* WHAT TO DO: Search the data below for the word "appeared" and copy each line that holds it.

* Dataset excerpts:

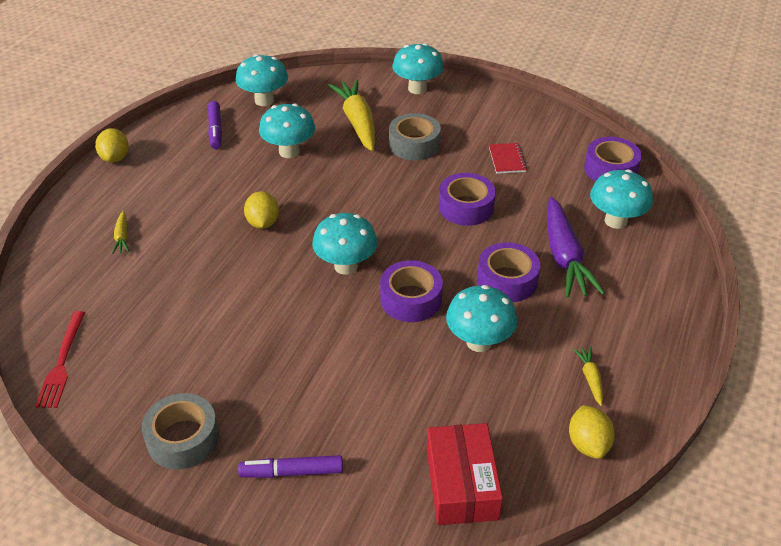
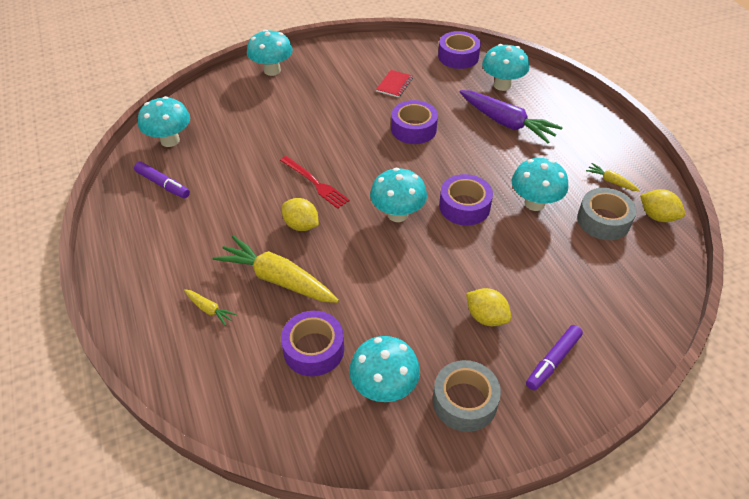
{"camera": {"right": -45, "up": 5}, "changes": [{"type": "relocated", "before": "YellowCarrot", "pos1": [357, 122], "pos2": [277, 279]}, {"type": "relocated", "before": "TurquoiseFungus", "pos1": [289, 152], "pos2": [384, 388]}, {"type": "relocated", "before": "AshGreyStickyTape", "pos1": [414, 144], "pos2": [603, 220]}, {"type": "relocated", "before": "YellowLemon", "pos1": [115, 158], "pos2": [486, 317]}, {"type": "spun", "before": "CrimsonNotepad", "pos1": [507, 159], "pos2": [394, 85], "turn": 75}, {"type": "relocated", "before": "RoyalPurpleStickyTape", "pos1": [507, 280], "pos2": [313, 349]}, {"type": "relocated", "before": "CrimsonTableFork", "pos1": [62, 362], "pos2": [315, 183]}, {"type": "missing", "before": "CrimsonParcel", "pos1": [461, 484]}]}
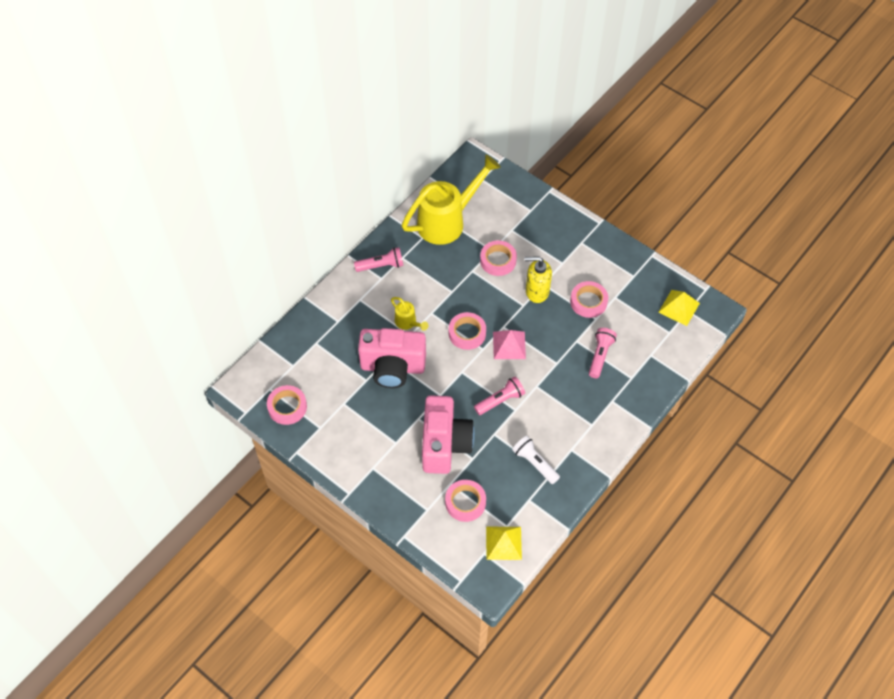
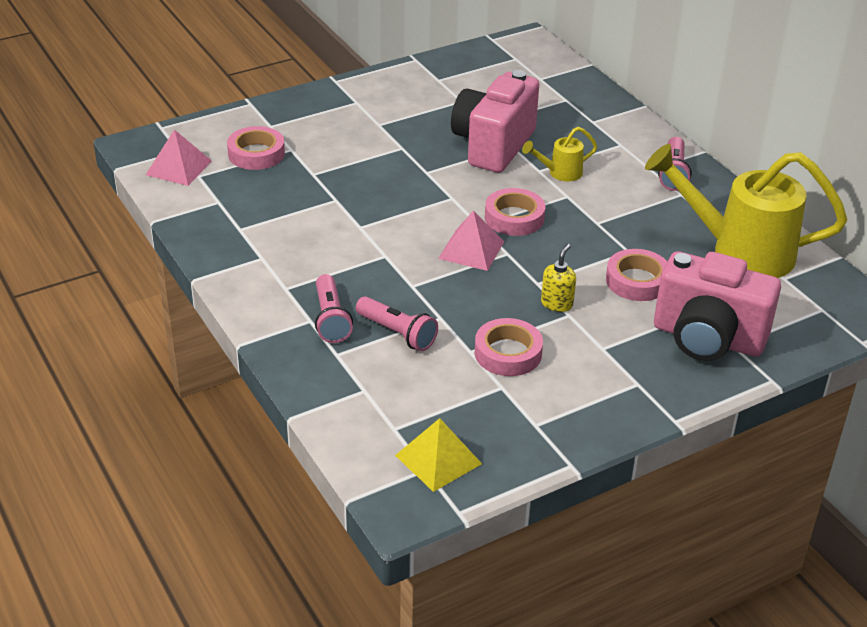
{"camera": {"right": 110, "up": -20}, "changes": [{"type": "spun", "before": "YellowWateringCan", "pos1": [447, 221], "pos2": [739, 251], "turn": 120}, {"type": "size", "before": "YellowPumpBottle", "pos1": [537, 291], "pos2": [557, 304], "scale": 0.63}, {"type": "relocated", "before": "RosePinkFlashlight", "pos1": [500, 400], "pos2": [331, 319]}, {"type": "missing", "before": "RosePinkStickyTape", "pos1": [287, 407]}, {"type": "relocated", "before": "RosePinkPhotoCamera", "pos1": [445, 444], "pos2": [707, 338]}, {"type": "missing", "before": "SnowWhiteFlashlight", "pos1": [534, 463]}, {"type": "colour", "before": "YellowPyramid", "after": "RosePinkPyramid", "pos1": [503, 543], "pos2": [179, 167]}]}
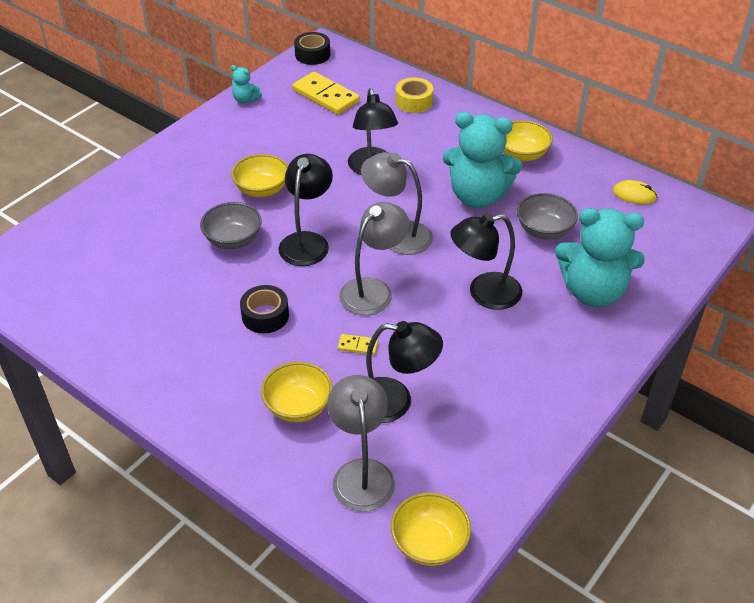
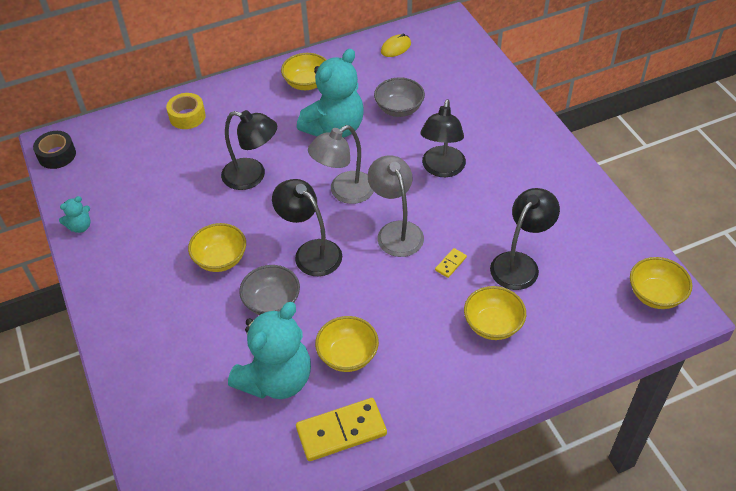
{"camera": {"right": -60, "up": 5}, "changes": [{"type": "relocated", "before": "YellowDomino", "pos1": [326, 96], "pos2": [341, 431]}, {"type": "relocated", "before": "TurquoiseTeddyBear", "pos1": [593, 292], "pos2": [276, 379]}, {"type": "missing", "before": "EbonyStickyTape", "pos1": [265, 315]}, {"type": "missing", "before": "AshGreyReadingLamp", "pos1": [361, 473]}, {"type": "appeared", "after": "YellowDeepDish", "pos2": [348, 355]}]}
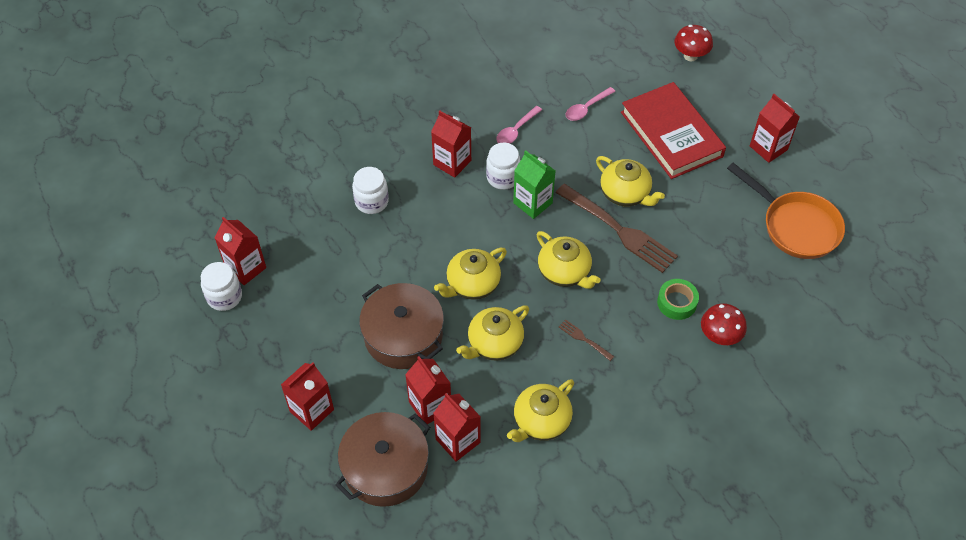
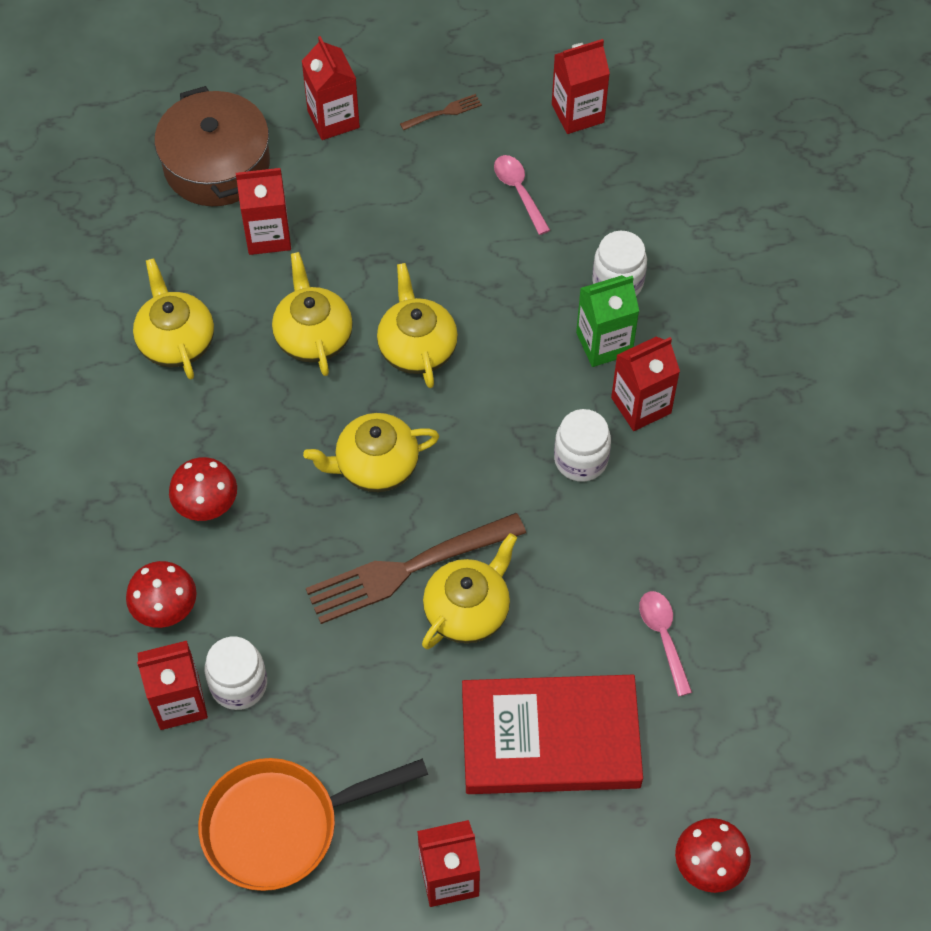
{"camera": {"right": 115, "up": 5}, "changes": [{"type": "relocated", "before": "RosePinkTablespoon", "pos1": [516, 130], "pos2": [519, 191]}, {"type": "relocated", "before": "LeafGreenMilkCarton", "pos1": [533, 203], "pos2": [604, 343]}, {"type": "spun", "before": "YellowTeapot", "pos1": [625, 194], "pos2": [468, 610], "turn": 150}, {"type": "relocated", "before": "SnowWhitePreserveJar", "pos1": [224, 297], "pos2": [239, 684]}, {"type": "missing", "before": "LeafGreenStickyTape", "pos1": [677, 302]}, {"type": "missing", "before": "BrownPot", "pos1": [403, 335]}, {"type": "relocated", "before": "BrownTableFork", "pos1": [584, 339], "pos2": [443, 113]}, {"type": "relocated", "before": "CrimsonMilkCarton", "pos1": [458, 441], "pos2": [179, 702]}, {"type": "appeared", "after": "CrimsonFungus", "pos2": [207, 505]}]}
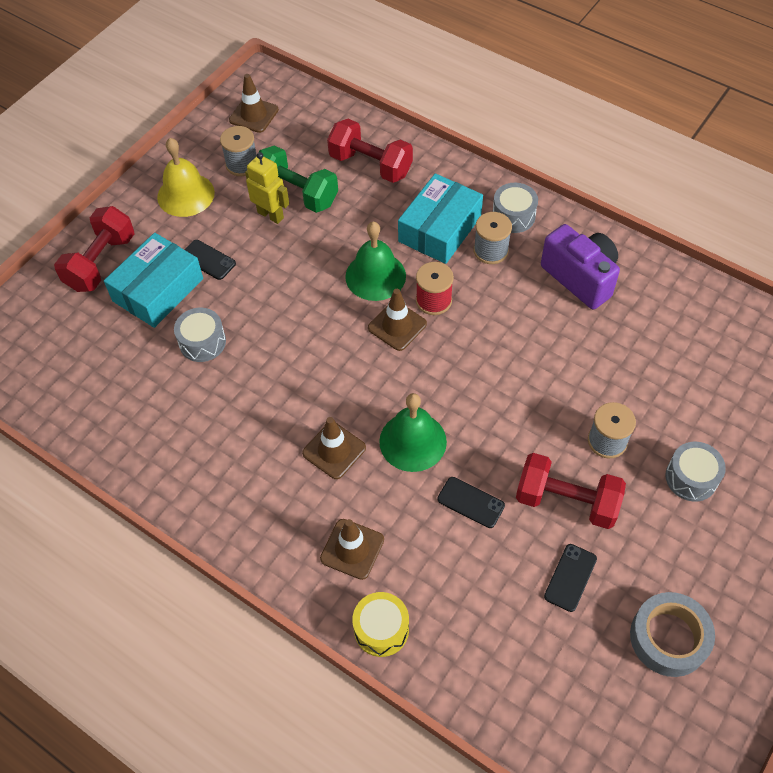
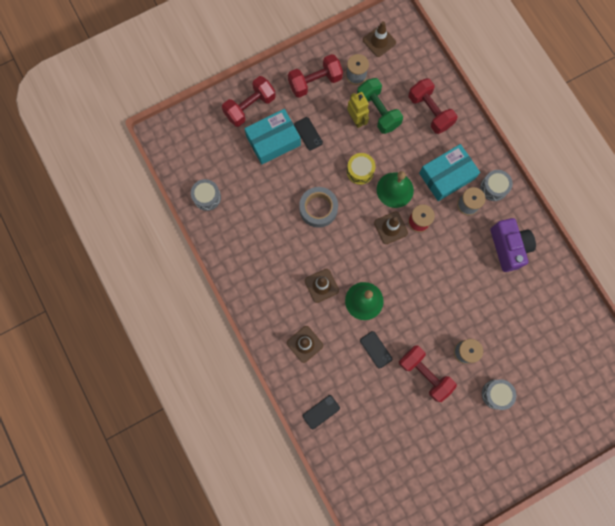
{"camera": {"right": 25, "up": 20}, "changes": [{"type": "exchanged", "before": "YellowHandBell", "after": "CrimsonDumbbell", "pos1": [186, 194], "pos2": [315, 82]}, {"type": "relocated", "before": "AshGreySnareDrum", "pos1": [202, 342], "pos2": [207, 197]}, {"type": "relocated", "before": "EbonySmartphone", "pos1": [570, 577], "pos2": [321, 412]}, {"type": "relocated", "before": "YellowSnareDrum", "pos1": [381, 629], "pos2": [360, 171]}, {"type": "relocated", "before": "AshGreyStickyTape", "pos1": [668, 638], "pos2": [318, 209]}]}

* RESULT:
{"camera": {"right": -60, "up": 5}, "changes": [{"type": "relocated", "before": "YellowDomino", "pos1": [326, 96], "pos2": [341, 431]}, {"type": "relocated", "before": "TurquoiseTeddyBear", "pos1": [593, 292], "pos2": [276, 379]}, {"type": "missing", "before": "EbonyStickyTape", "pos1": [265, 315]}, {"type": "missing", "before": "AshGreyReadingLamp", "pos1": [361, 473]}, {"type": "appeared", "after": "YellowDeepDish", "pos2": [348, 355]}]}
{"camera": {"right": 115, "up": 5}, "changes": [{"type": "relocated", "before": "RosePinkTablespoon", "pos1": [516, 130], "pos2": [519, 191]}, {"type": "relocated", "before": "LeafGreenMilkCarton", "pos1": [533, 203], "pos2": [604, 343]}, {"type": "spun", "before": "YellowTeapot", "pos1": [625, 194], "pos2": [468, 610], "turn": 150}, {"type": "relocated", "before": "SnowWhitePreserveJar", "pos1": [224, 297], "pos2": [239, 684]}, {"type": "missing", "before": "LeafGreenStickyTape", "pos1": [677, 302]}, {"type": "missing", "before": "BrownPot", "pos1": [403, 335]}, {"type": "relocated", "before": "BrownTableFork", "pos1": [584, 339], "pos2": [443, 113]}, {"type": "relocated", "before": "CrimsonMilkCarton", "pos1": [458, 441], "pos2": [179, 702]}, {"type": "appeared", "after": "CrimsonFungus", "pos2": [207, 505]}]}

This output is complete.